*** Opening LISTED RECORDS ***

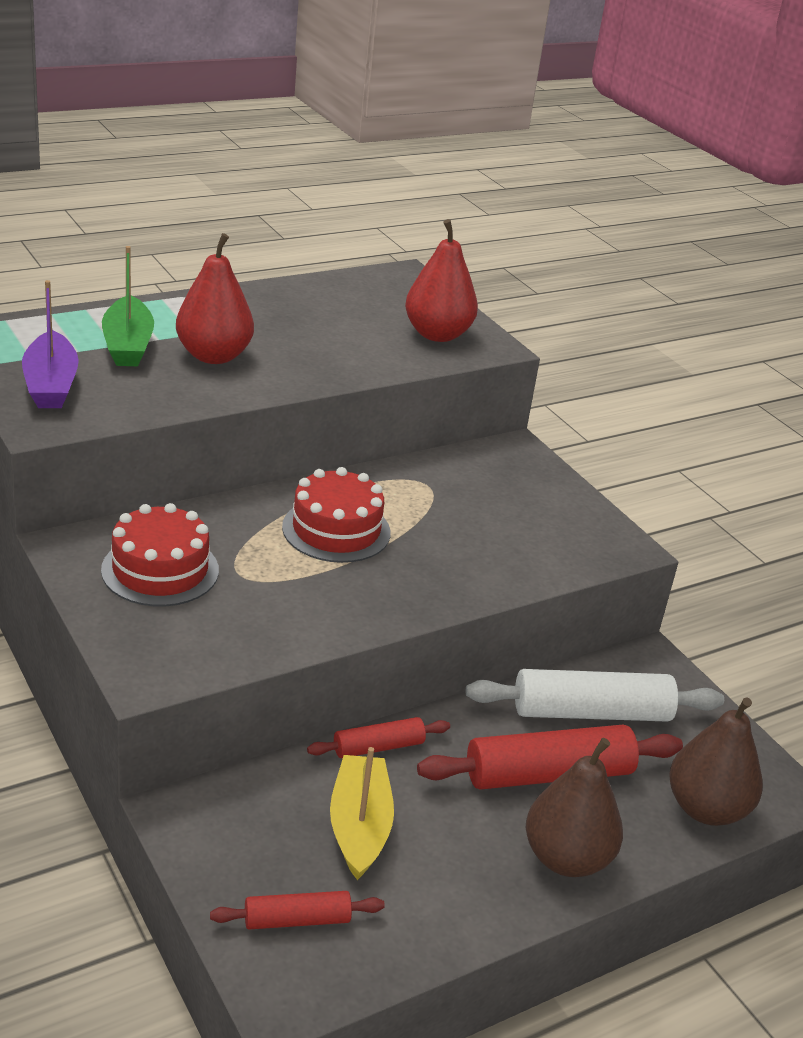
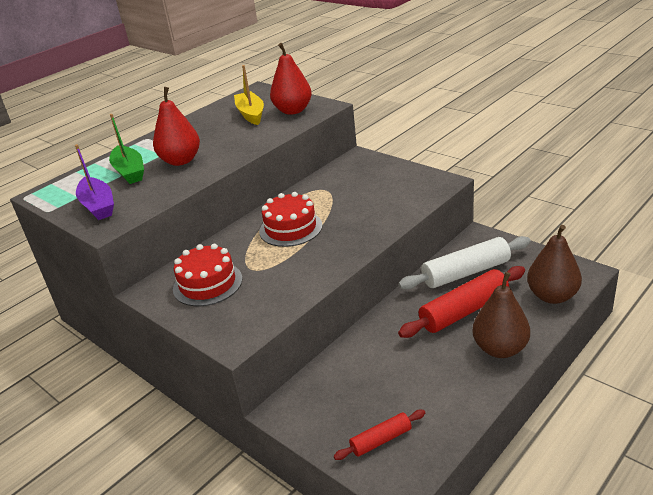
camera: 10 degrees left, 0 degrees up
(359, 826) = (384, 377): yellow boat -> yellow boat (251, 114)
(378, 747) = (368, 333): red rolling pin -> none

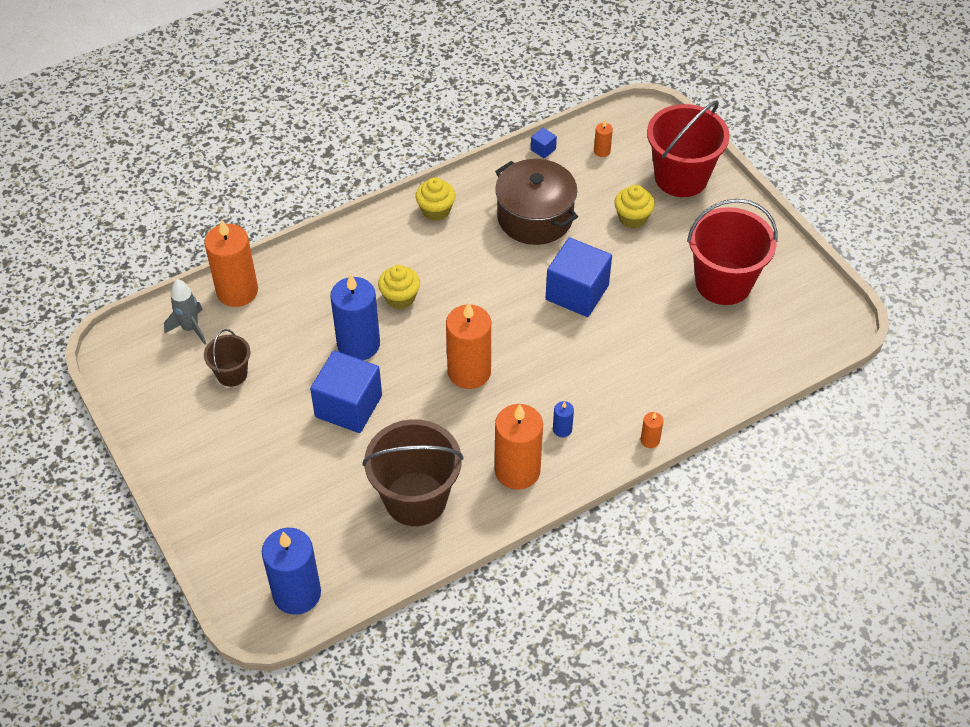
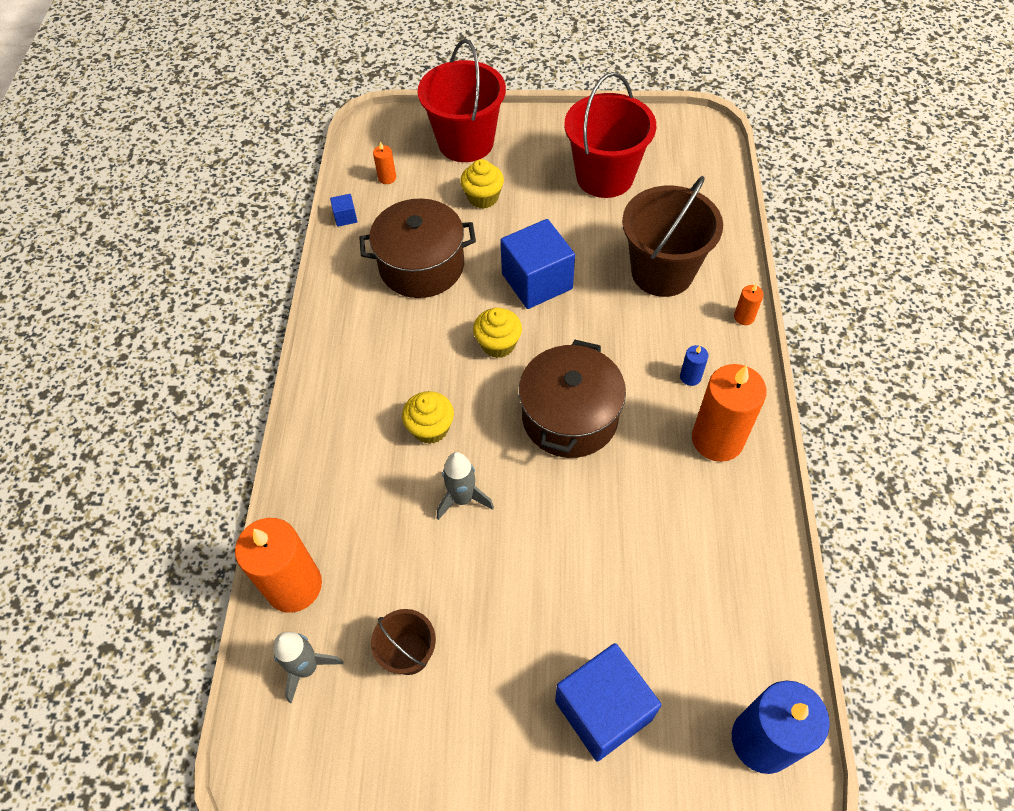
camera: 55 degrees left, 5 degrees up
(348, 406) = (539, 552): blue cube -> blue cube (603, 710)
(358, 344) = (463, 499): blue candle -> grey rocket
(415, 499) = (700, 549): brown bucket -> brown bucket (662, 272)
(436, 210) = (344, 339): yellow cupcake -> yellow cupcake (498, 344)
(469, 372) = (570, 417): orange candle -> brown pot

*** Closing LISTED RECORDS ***

● WORK ORDER: Transcribe each line above exactly, pictures excluded.

● EXPECTED ANSWER:
camera: 10 degrees left, 0 degrees up
(359, 826) = (384, 377): yellow boat -> yellow boat (251, 114)
(378, 747) = (368, 333): red rolling pin -> none

camera: 55 degrees left, 5 degrees up
(348, 406) = (539, 552): blue cube -> blue cube (603, 710)
(358, 344) = (463, 499): blue candle -> grey rocket
(415, 499) = (700, 549): brown bucket -> brown bucket (662, 272)
(436, 210) = (344, 339): yellow cupcake -> yellow cupcake (498, 344)
(469, 372) = (570, 417): orange candle -> brown pot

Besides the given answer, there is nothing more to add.